_Try it_:
Return every line of the records below verbatim, with no pictures in the copy.

Before-and-after object listings
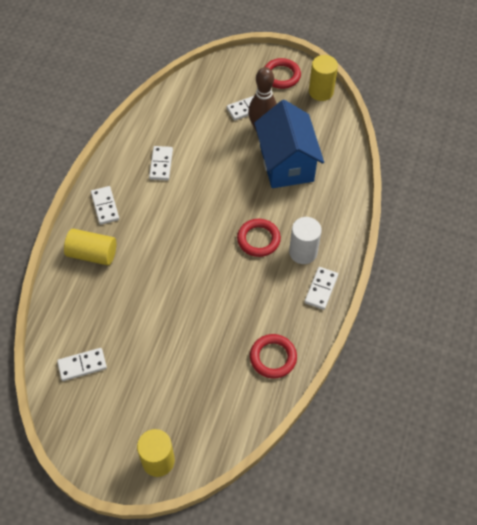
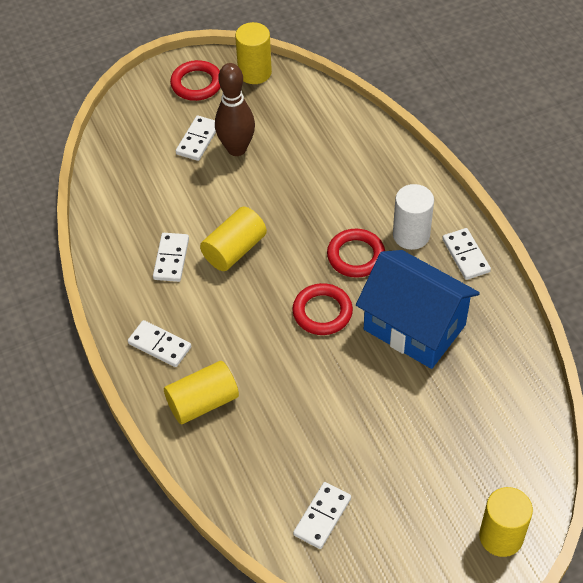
camera: 40 degrees left, 5 degrees down
(161, 164) = (171, 259): white domino -> white domino turned 45 degrees clockwise
(198, 185) = (234, 250): none -> yellow cylinder
(273, 357) = (494, 352): red ring -> red ring (322, 312)
(286, 163) = (299, 164): blue house -> blue house (414, 327)

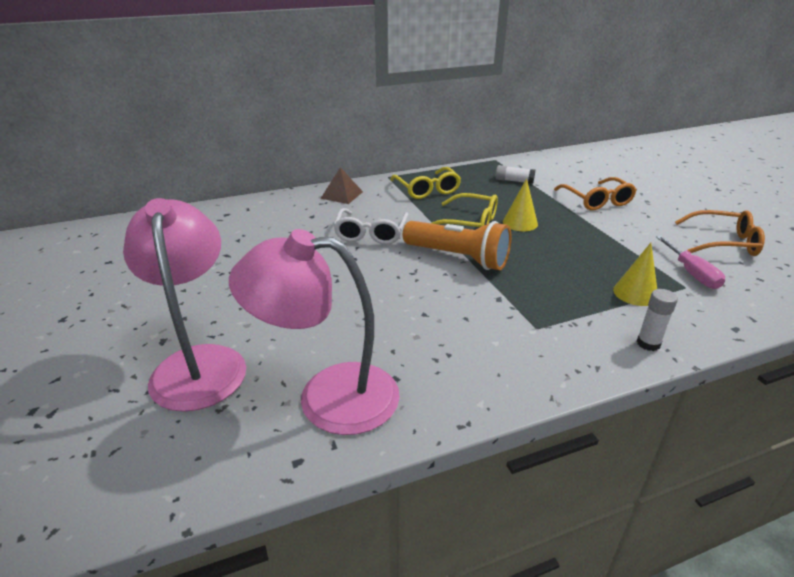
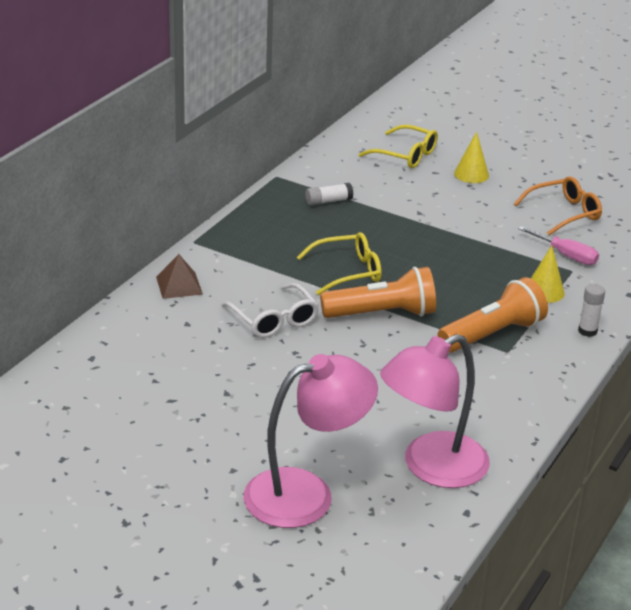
camera: 40 degrees left, 0 degrees up
(199, 363) = (306, 493): pink lamp -> pink lamp turned 120 degrees clockwise
(427, 190) = (258, 245): yellow glasses -> yellow glasses (406, 155)
(520, 223) = (390, 254): yellow cone -> yellow cone (471, 174)
(539, 308) = (492, 334): none -> orange flashlight
(597, 201) = (428, 201): orange glasses -> none

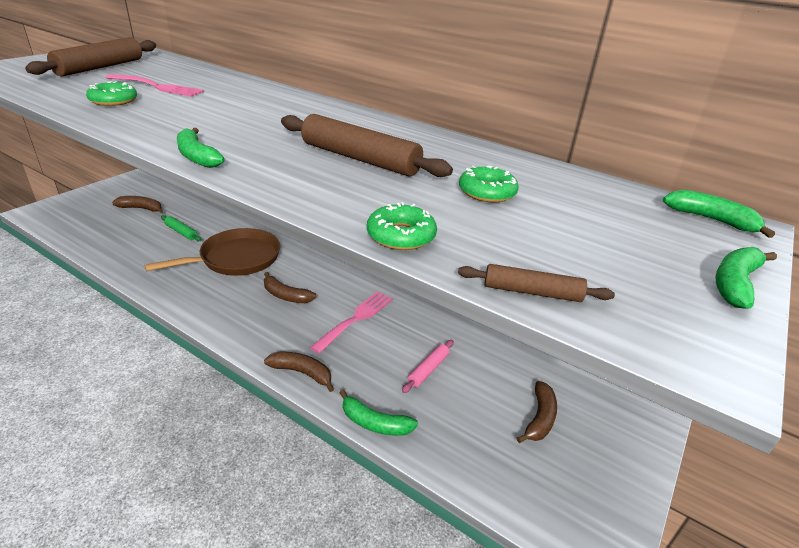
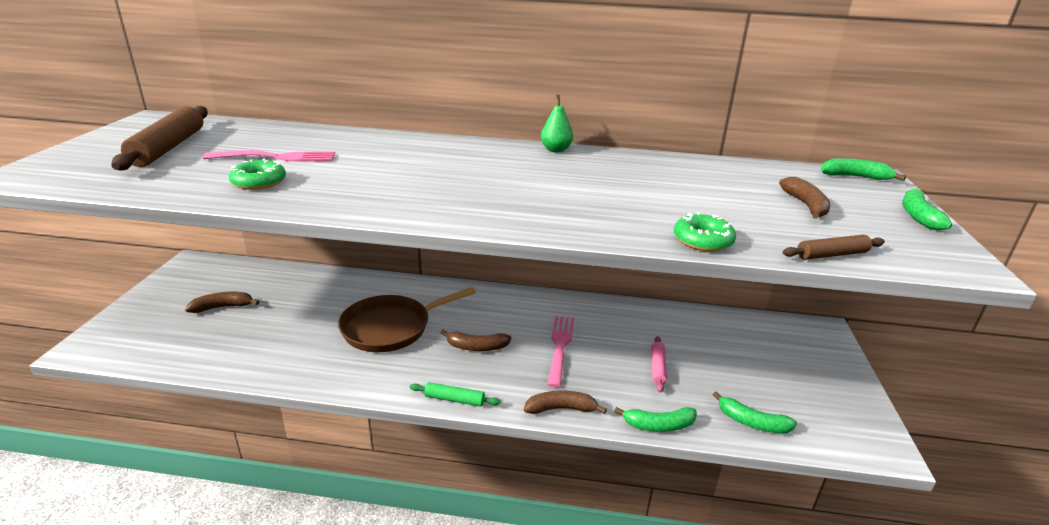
camera: 25 degrees left, 5 degrees down
(181, 232) = (300, 319): green rolling pin -> green rolling pin (454, 399)
(197, 156) = (445, 218): green banana -> green banana (752, 422)
(236, 259) = (390, 328): brown pan -> brown pan turned 150 degrees counterclockwise
(359, 159) = (579, 187): brown rolling pin -> none
(394, 124) = (556, 150): none -> green pear
(487, 192) = (706, 192): green donut -> none
(539, 418) = (767, 374): brown banana -> brown banana (805, 205)

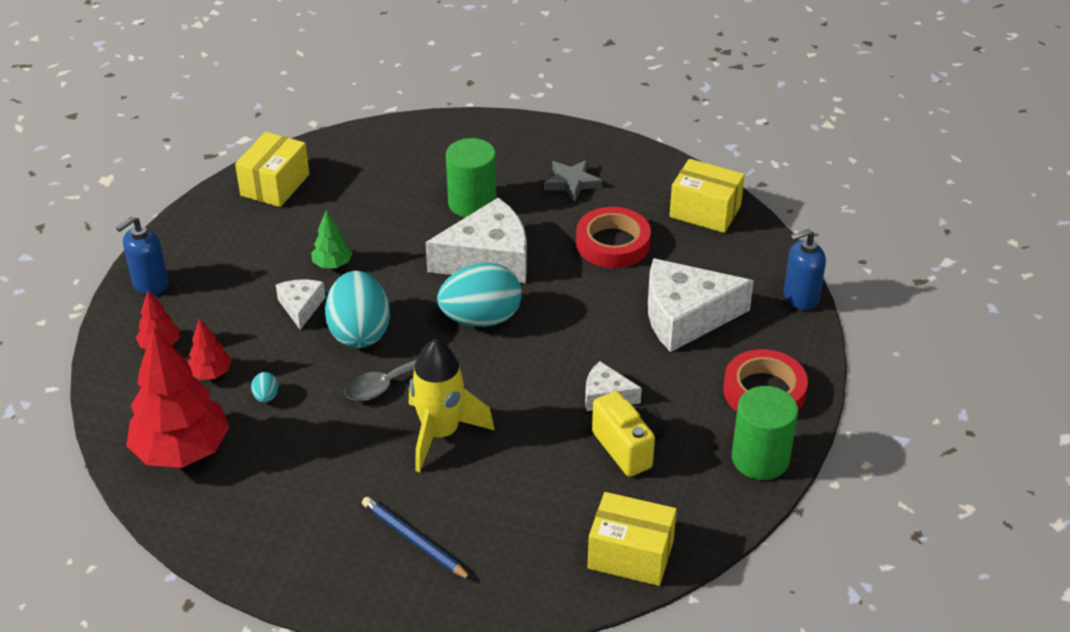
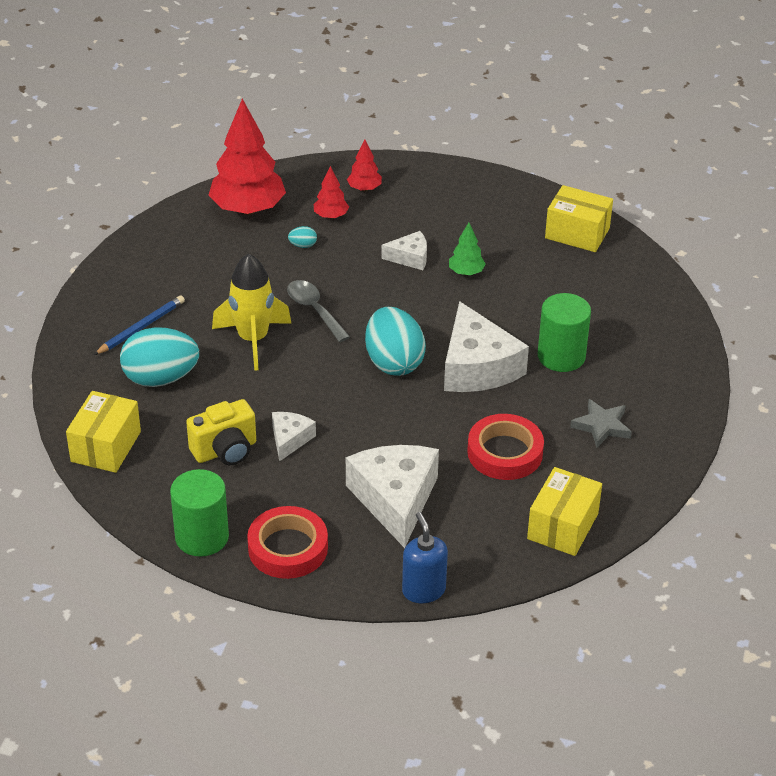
camera: 90 degrees right, 0 degrees up
(150, 284) = (438, 177): blue soap dispenser -> none
(359, 332) = (377, 291): turquoise egg -> turquoise egg (161, 378)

_Response to the exercise_:
camera: 40 degrees left, 5 degrees down
(161, 164) = (171, 259): white domino -> white domino turned 45 degrees clockwise
(198, 185) = (234, 250): none -> yellow cylinder
(273, 357) = (494, 352): red ring -> red ring (322, 312)
(286, 163) = (299, 164): blue house -> blue house (414, 327)

camera: 40 degrees left, 0 degrees up
(199, 363) = (306, 493): pink lamp -> pink lamp turned 120 degrees clockwise
(427, 190) = (258, 245): yellow glasses -> yellow glasses (406, 155)
(520, 223) = (390, 254): yellow cone -> yellow cone (471, 174)
(539, 308) = (492, 334): none -> orange flashlight
(597, 201) = (428, 201): orange glasses -> none

camera: 25 degrees left, 5 degrees down
(181, 232) = (300, 319): green rolling pin -> green rolling pin (454, 399)
(197, 156) = (445, 218): green banana -> green banana (752, 422)
(236, 259) = (390, 328): brown pan -> brown pan turned 150 degrees counterclockwise
(359, 159) = (579, 187): brown rolling pin -> none
(394, 124) = (556, 150): none -> green pear
(487, 192) = (706, 192): green donut -> none
(539, 418) = (767, 374): brown banana -> brown banana (805, 205)

camera: 90 degrees right, 0 degrees up
(150, 284) = (438, 177): blue soap dispenser -> none
(359, 332) = (377, 291): turquoise egg -> turquoise egg (161, 378)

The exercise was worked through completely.